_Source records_
++++++++++++++++++++

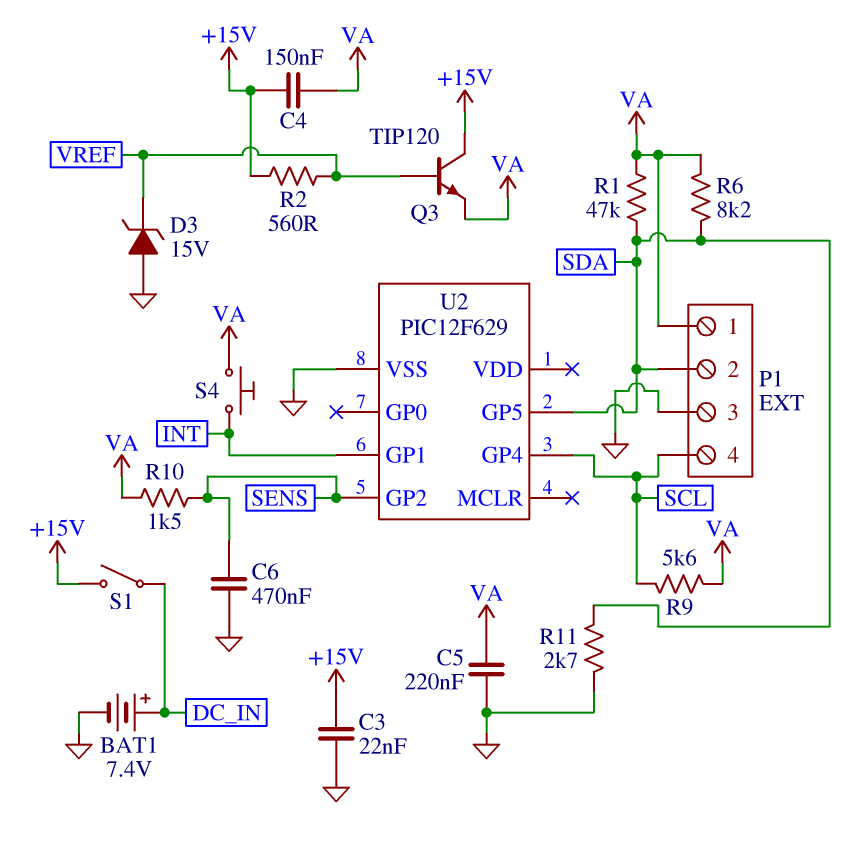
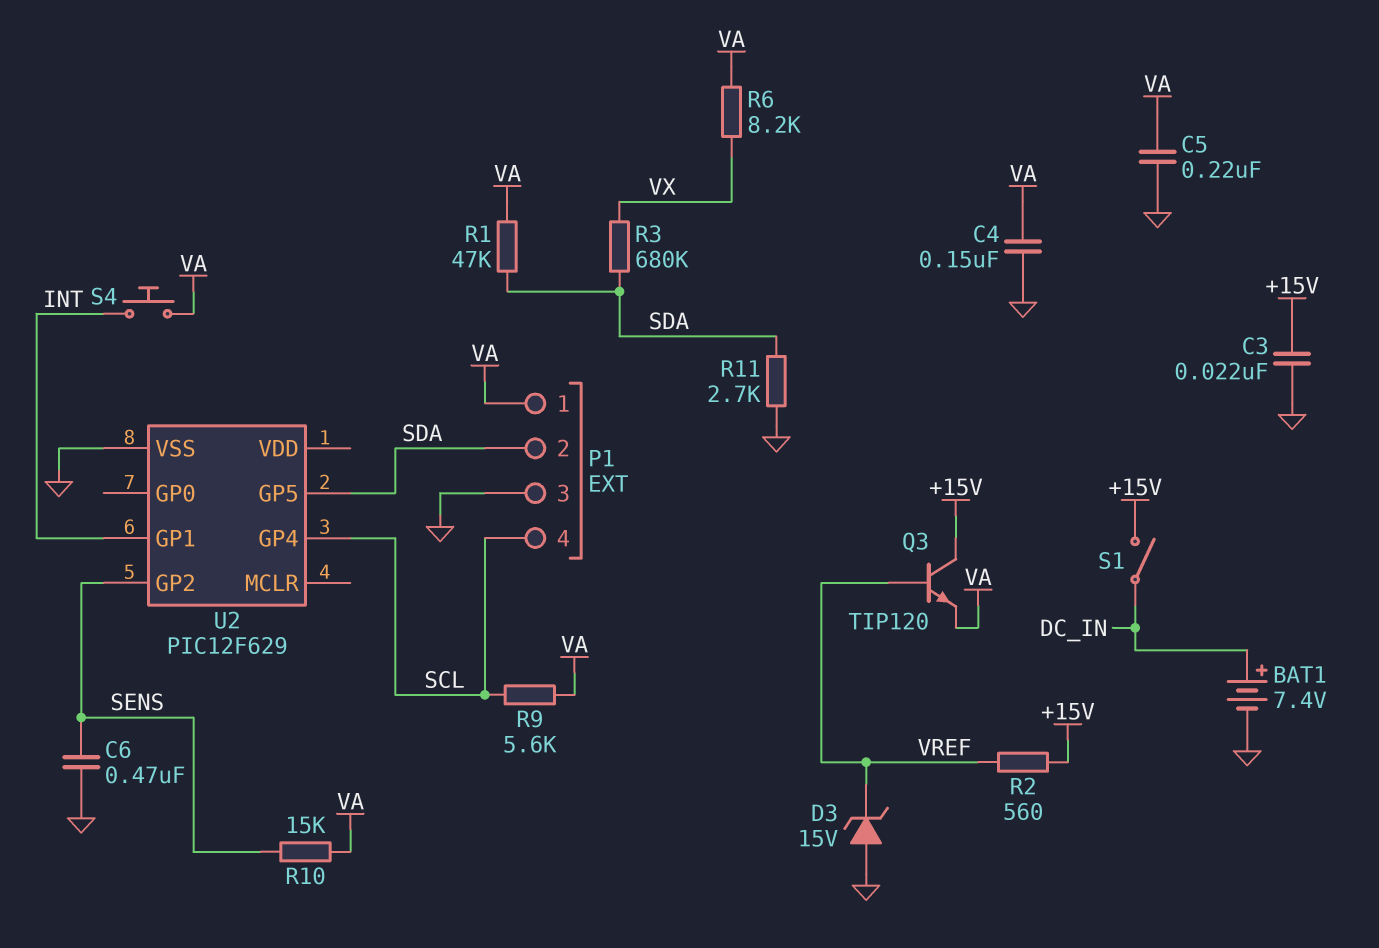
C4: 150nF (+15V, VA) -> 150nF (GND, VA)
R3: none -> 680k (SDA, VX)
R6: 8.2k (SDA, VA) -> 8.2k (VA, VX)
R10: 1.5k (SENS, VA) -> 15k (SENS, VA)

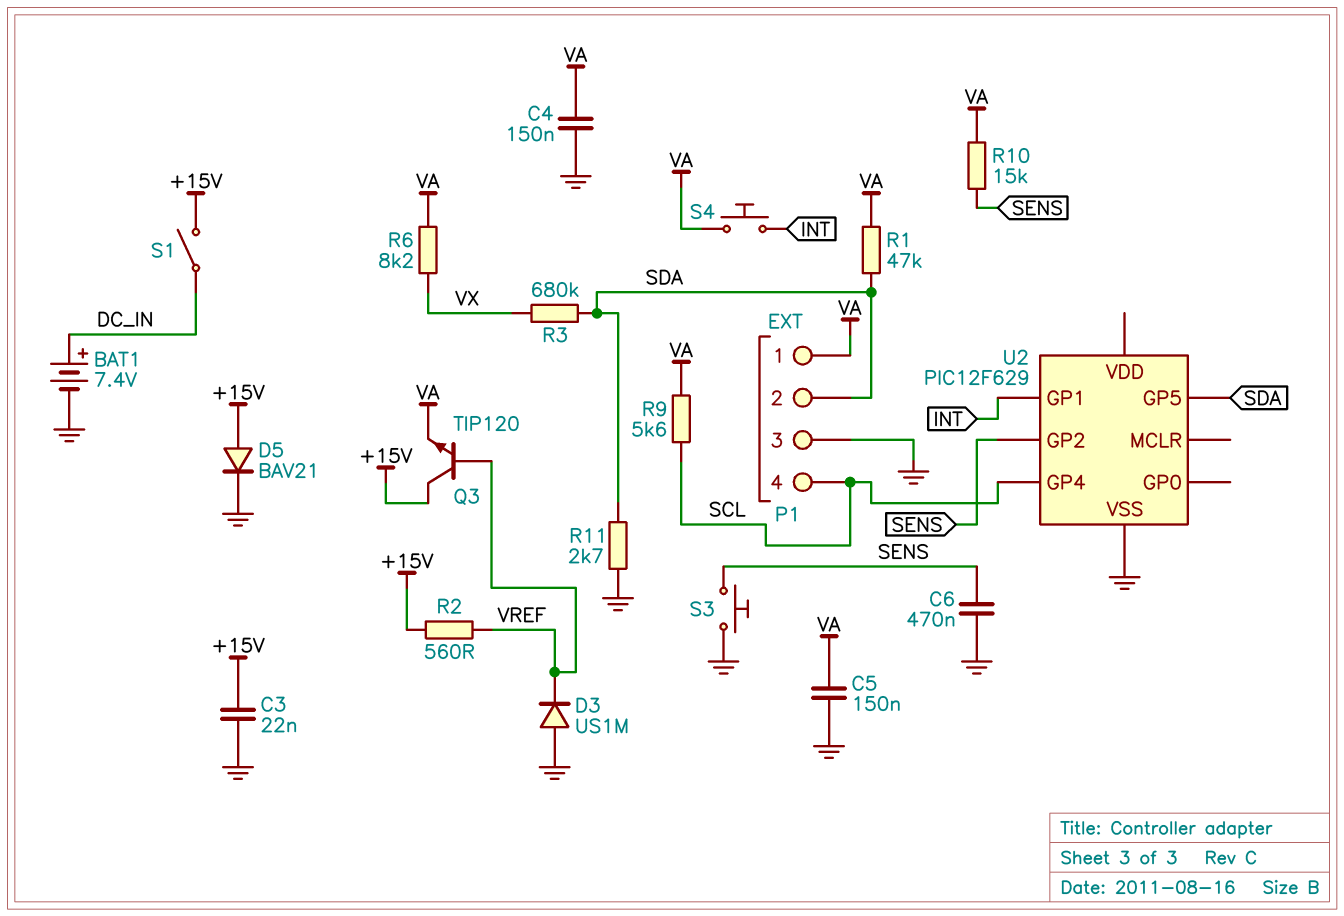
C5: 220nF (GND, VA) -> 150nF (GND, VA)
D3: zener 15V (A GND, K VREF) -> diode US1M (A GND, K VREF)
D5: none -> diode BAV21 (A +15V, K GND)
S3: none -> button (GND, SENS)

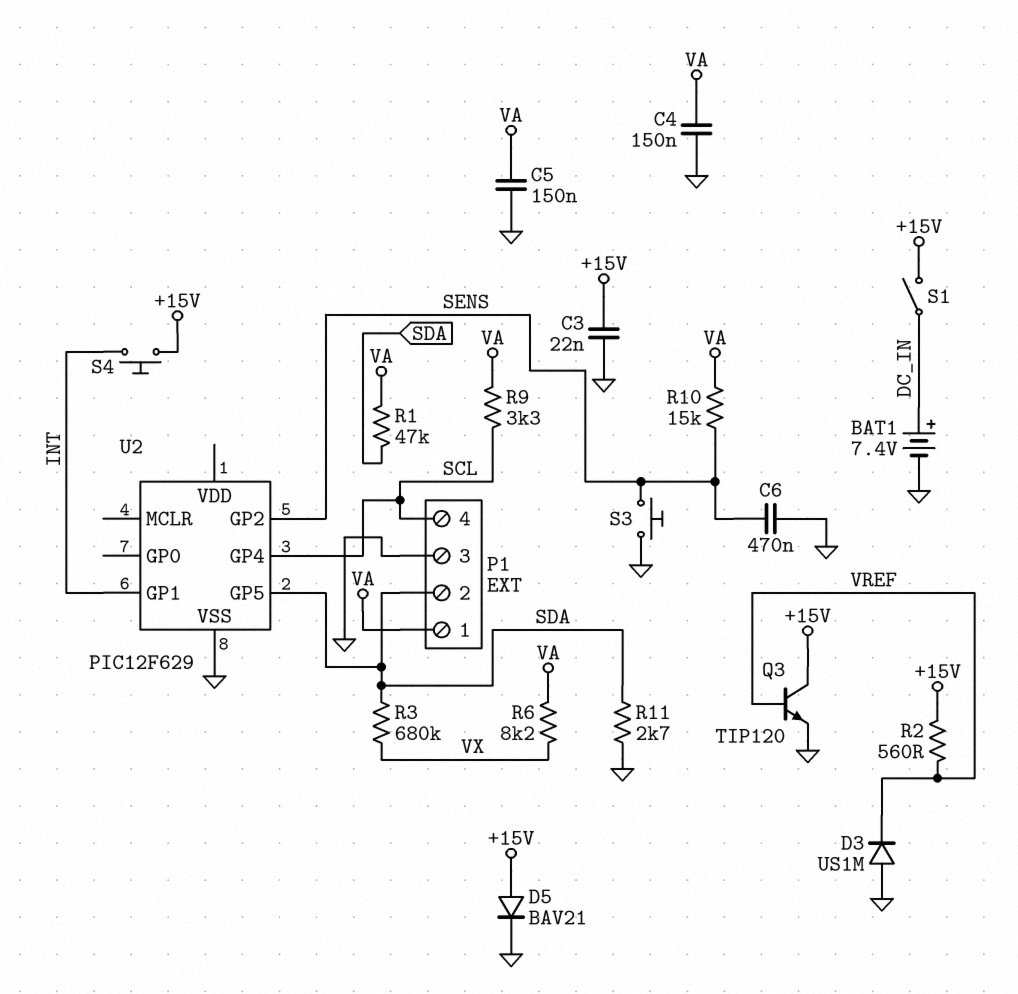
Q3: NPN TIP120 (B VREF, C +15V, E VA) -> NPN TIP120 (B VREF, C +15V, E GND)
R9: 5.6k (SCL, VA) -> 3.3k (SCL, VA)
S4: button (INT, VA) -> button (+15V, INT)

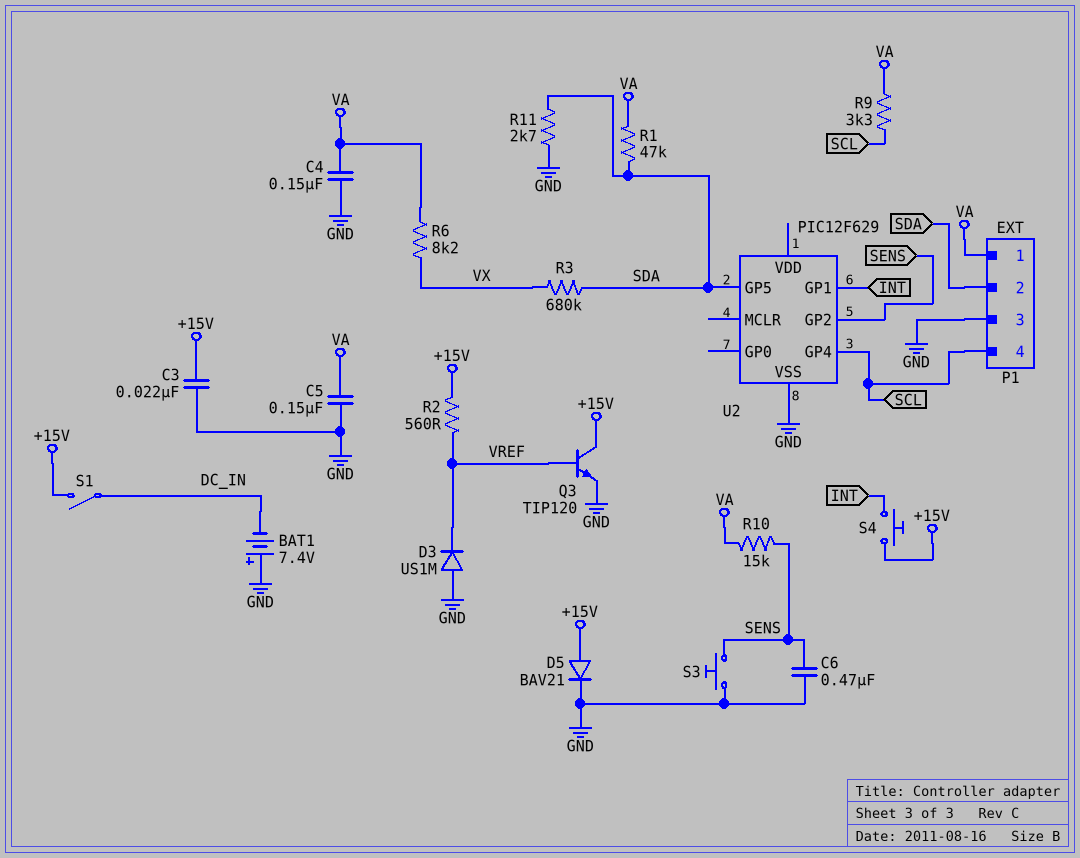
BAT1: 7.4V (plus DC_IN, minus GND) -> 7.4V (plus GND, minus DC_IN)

++++++++++++++++++++

_Assignment_
All lines in the records with the string "button" should be copied out.

_Output of the exercise_
S3: none -> button (GND, SENS)
S4: button (INT, VA) -> button (+15V, INT)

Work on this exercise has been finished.